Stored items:
※

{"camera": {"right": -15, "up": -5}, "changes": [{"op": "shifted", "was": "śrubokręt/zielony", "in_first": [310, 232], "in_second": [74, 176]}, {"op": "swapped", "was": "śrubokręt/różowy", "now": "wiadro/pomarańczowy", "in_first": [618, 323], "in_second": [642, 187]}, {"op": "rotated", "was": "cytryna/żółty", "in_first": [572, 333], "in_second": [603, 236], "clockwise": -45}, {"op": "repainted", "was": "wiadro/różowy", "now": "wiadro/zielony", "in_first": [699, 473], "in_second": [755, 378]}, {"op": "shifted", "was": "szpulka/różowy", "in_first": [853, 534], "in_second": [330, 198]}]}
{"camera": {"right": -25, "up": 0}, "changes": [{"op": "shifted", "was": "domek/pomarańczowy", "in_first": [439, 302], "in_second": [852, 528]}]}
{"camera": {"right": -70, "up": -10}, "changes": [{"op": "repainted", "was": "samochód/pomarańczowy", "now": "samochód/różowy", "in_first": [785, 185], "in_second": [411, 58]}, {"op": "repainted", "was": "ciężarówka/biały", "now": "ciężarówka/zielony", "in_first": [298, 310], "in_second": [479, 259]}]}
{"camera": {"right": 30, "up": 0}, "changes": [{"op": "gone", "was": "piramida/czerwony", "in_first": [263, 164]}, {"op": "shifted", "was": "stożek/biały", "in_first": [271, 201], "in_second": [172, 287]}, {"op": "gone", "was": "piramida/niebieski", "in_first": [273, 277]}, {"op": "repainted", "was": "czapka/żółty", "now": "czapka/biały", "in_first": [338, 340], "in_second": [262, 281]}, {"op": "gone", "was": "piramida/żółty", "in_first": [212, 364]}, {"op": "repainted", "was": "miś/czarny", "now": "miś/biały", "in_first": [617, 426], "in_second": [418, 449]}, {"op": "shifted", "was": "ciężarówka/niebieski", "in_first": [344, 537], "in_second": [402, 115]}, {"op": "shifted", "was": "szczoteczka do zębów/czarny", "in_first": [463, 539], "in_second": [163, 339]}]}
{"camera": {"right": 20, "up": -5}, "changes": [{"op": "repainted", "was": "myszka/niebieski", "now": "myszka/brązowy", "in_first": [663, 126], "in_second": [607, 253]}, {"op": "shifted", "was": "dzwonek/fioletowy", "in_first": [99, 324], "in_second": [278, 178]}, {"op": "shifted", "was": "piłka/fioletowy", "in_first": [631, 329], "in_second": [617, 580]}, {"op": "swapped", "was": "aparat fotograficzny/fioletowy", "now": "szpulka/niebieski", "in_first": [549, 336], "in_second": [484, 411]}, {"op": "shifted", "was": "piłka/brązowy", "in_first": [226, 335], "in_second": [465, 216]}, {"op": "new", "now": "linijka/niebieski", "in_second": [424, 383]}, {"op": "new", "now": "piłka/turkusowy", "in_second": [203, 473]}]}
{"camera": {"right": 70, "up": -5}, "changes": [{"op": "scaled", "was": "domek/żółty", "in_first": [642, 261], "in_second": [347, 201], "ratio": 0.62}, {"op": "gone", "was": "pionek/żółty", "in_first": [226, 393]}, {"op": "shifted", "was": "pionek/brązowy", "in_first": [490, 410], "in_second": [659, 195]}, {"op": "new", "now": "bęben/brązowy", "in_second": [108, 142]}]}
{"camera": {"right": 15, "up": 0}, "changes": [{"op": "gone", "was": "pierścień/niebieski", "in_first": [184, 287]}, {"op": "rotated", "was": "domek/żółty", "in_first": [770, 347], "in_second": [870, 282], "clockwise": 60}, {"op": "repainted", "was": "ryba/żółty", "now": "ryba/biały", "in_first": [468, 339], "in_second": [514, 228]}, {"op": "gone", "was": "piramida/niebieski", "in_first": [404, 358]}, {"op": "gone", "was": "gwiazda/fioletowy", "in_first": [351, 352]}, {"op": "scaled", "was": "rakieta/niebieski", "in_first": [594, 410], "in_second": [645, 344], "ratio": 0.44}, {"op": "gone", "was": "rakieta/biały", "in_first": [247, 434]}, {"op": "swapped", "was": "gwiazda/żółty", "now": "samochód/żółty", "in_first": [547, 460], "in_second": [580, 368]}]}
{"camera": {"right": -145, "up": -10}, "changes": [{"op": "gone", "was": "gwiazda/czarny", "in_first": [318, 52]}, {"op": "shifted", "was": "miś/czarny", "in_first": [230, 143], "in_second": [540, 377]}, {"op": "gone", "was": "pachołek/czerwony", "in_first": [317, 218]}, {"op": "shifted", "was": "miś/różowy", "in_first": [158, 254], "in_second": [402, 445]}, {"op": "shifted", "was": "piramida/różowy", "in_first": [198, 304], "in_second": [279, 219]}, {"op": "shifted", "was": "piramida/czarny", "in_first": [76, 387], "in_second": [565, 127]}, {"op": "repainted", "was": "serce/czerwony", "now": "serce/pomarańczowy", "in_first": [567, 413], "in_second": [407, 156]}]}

※

## TO DO
What is needed is an exact copy of all the entries.

## THE COMPLETED TASK
{"camera": {"right": -15, "up": -5}, "changes": [{"op": "shifted", "was": "śrubokręt/zielony", "in_first": [310, 232], "in_second": [74, 176]}, {"op": "swapped", "was": "śrubokręt/różowy", "now": "wiadro/pomarańczowy", "in_first": [618, 323], "in_second": [642, 187]}, {"op": "rotated", "was": "cytryna/żółty", "in_first": [572, 333], "in_second": [603, 236], "clockwise": -45}, {"op": "repainted", "was": "wiadro/różowy", "now": "wiadro/zielony", "in_first": [699, 473], "in_second": [755, 378]}, {"op": "shifted", "was": "szpulka/różowy", "in_first": [853, 534], "in_second": [330, 198]}]}
{"camera": {"right": -25, "up": 0}, "changes": [{"op": "shifted", "was": "domek/pomarańczowy", "in_first": [439, 302], "in_second": [852, 528]}]}
{"camera": {"right": -70, "up": -10}, "changes": [{"op": "repainted", "was": "samochód/pomarańczowy", "now": "samochód/różowy", "in_first": [785, 185], "in_second": [411, 58]}, {"op": "repainted", "was": "ciężarówka/biały", "now": "ciężarówka/zielony", "in_first": [298, 310], "in_second": [479, 259]}]}
{"camera": {"right": 30, "up": 0}, "changes": [{"op": "gone", "was": "piramida/czerwony", "in_first": [263, 164]}, {"op": "shifted", "was": "stożek/biały", "in_first": [271, 201], "in_second": [172, 287]}, {"op": "gone", "was": "piramida/niebieski", "in_first": [273, 277]}, {"op": "repainted", "was": "czapka/żółty", "now": "czapka/biały", "in_first": [338, 340], "in_second": [262, 281]}, {"op": "gone", "was": "piramida/żółty", "in_first": [212, 364]}, {"op": "repainted", "was": "miś/czarny", "now": "miś/biały", "in_first": [617, 426], "in_second": [418, 449]}, {"op": "shifted", "was": "ciężarówka/niebieski", "in_first": [344, 537], "in_second": [402, 115]}, {"op": "shifted", "was": "szczoteczka do zębów/czarny", "in_first": [463, 539], "in_second": [163, 339]}]}
{"camera": {"right": 20, "up": -5}, "changes": [{"op": "repainted", "was": "myszka/niebieski", "now": "myszka/brązowy", "in_first": [663, 126], "in_second": [607, 253]}, {"op": "shifted", "was": "dzwonek/fioletowy", "in_first": [99, 324], "in_second": [278, 178]}, {"op": "shifted", "was": "piłka/fioletowy", "in_first": [631, 329], "in_second": [617, 580]}, {"op": "swapped", "was": "aparat fotograficzny/fioletowy", "now": "szpulka/niebieski", "in_first": [549, 336], "in_second": [484, 411]}, {"op": "shifted", "was": "piłka/brązowy", "in_first": [226, 335], "in_second": [465, 216]}, {"op": "new", "now": "linijka/niebieski", "in_second": [424, 383]}, {"op": "new", "now": "piłka/turkusowy", "in_second": [203, 473]}]}
{"camera": {"right": 70, "up": -5}, "changes": [{"op": "scaled", "was": "domek/żółty", "in_first": [642, 261], "in_second": [347, 201], "ratio": 0.62}, {"op": "gone", "was": "pionek/żółty", "in_first": [226, 393]}, {"op": "shifted", "was": "pionek/brązowy", "in_first": [490, 410], "in_second": [659, 195]}, {"op": "new", "now": "bęben/brązowy", "in_second": [108, 142]}]}
{"camera": {"right": 15, "up": 0}, "changes": [{"op": "gone", "was": "pierścień/niebieski", "in_first": [184, 287]}, {"op": "rotated", "was": "domek/żółty", "in_first": [770, 347], "in_second": [870, 282], "clockwise": 60}, {"op": "repainted", "was": "ryba/żółty", "now": "ryba/biały", "in_first": [468, 339], "in_second": [514, 228]}, {"op": "gone", "was": "piramida/niebieski", "in_first": [404, 358]}, {"op": "gone", "was": "gwiazda/fioletowy", "in_first": [351, 352]}, {"op": "scaled", "was": "rakieta/niebieski", "in_first": [594, 410], "in_second": [645, 344], "ratio": 0.44}, {"op": "gone", "was": "rakieta/biały", "in_first": [247, 434]}, {"op": "swapped", "was": "gwiazda/żółty", "now": "samochód/żółty", "in_first": [547, 460], "in_second": [580, 368]}]}
{"camera": {"right": -145, "up": -10}, "changes": [{"op": "gone", "was": "gwiazda/czarny", "in_first": [318, 52]}, {"op": "shifted", "was": "miś/czarny", "in_first": [230, 143], "in_second": [540, 377]}, {"op": "gone", "was": "pachołek/czerwony", "in_first": [317, 218]}, {"op": "shifted", "was": "miś/różowy", "in_first": [158, 254], "in_second": [402, 445]}, {"op": "shifted", "was": "piramida/różowy", "in_first": [198, 304], "in_second": [279, 219]}, {"op": "shifted", "was": "piramida/czarny", "in_first": [76, 387], "in_second": [565, 127]}, {"op": "repainted", "was": "serce/czerwony", "now": "serce/pomarańczowy", "in_first": [567, 413], "in_second": [407, 156]}]}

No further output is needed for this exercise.